##### MATERIAL PROVIDED #####

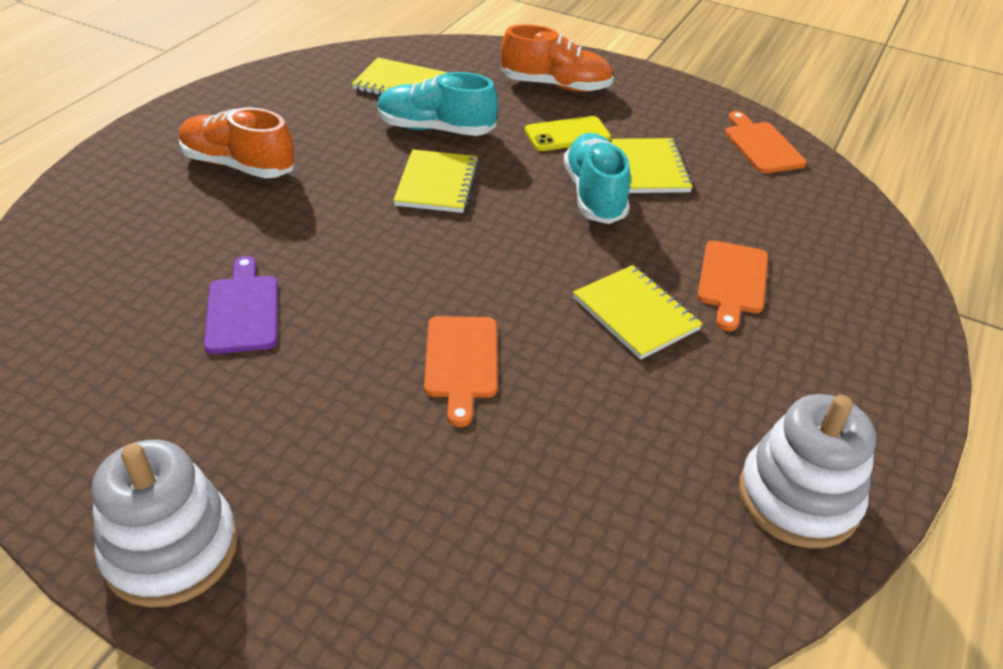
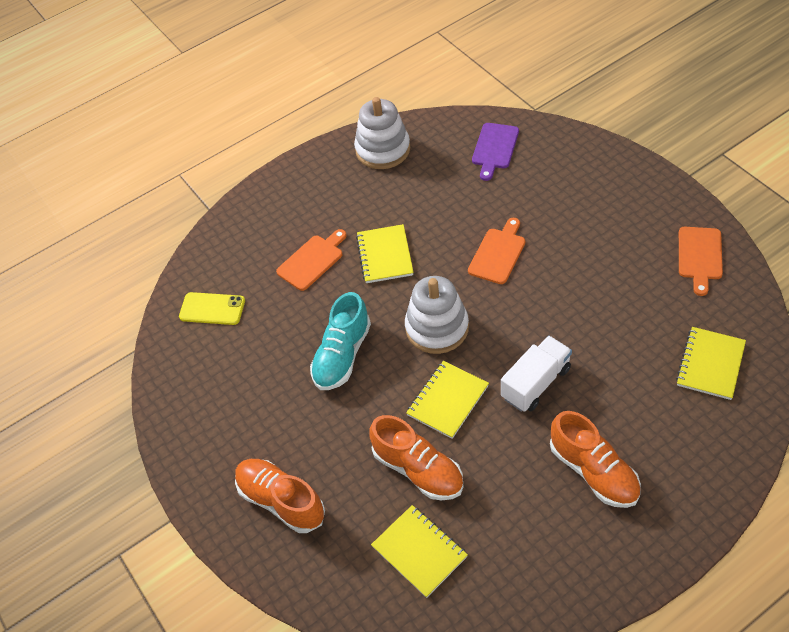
camera: 145 degrees left, 10 degrees up
(171, 549) = (664, 201): white stacking toy -> white stacking toy (437, 328)
(243, 310) = (612, 323): purple cutting board -> purple cutting board (494, 148)
(334, 222) = (536, 383): none -> white truck
(435, 129) = (418, 470): turquoise shoe -> orange shoe
(567, 134) = (317, 428): yellow phone -> yellow phone (212, 309)
(649, 168) = (284, 369): yellow notebook -> yellow notebook (710, 364)
(762, 145) = (182, 368): orange cutting board -> orange cutting board (699, 256)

#####

TASK BRIEF
Transcribe each entry above exactly, apart from the pictures.

TASK RESULT
camera: 145 degrees left, 10 degrees up
(171, 549) = (664, 201): white stacking toy -> white stacking toy (437, 328)
(243, 310) = (612, 323): purple cutting board -> purple cutting board (494, 148)
(334, 222) = (536, 383): none -> white truck
(435, 129) = (418, 470): turquoise shoe -> orange shoe
(567, 134) = (317, 428): yellow phone -> yellow phone (212, 309)
(649, 168) = (284, 369): yellow notebook -> yellow notebook (710, 364)
(762, 145) = (182, 368): orange cutting board -> orange cutting board (699, 256)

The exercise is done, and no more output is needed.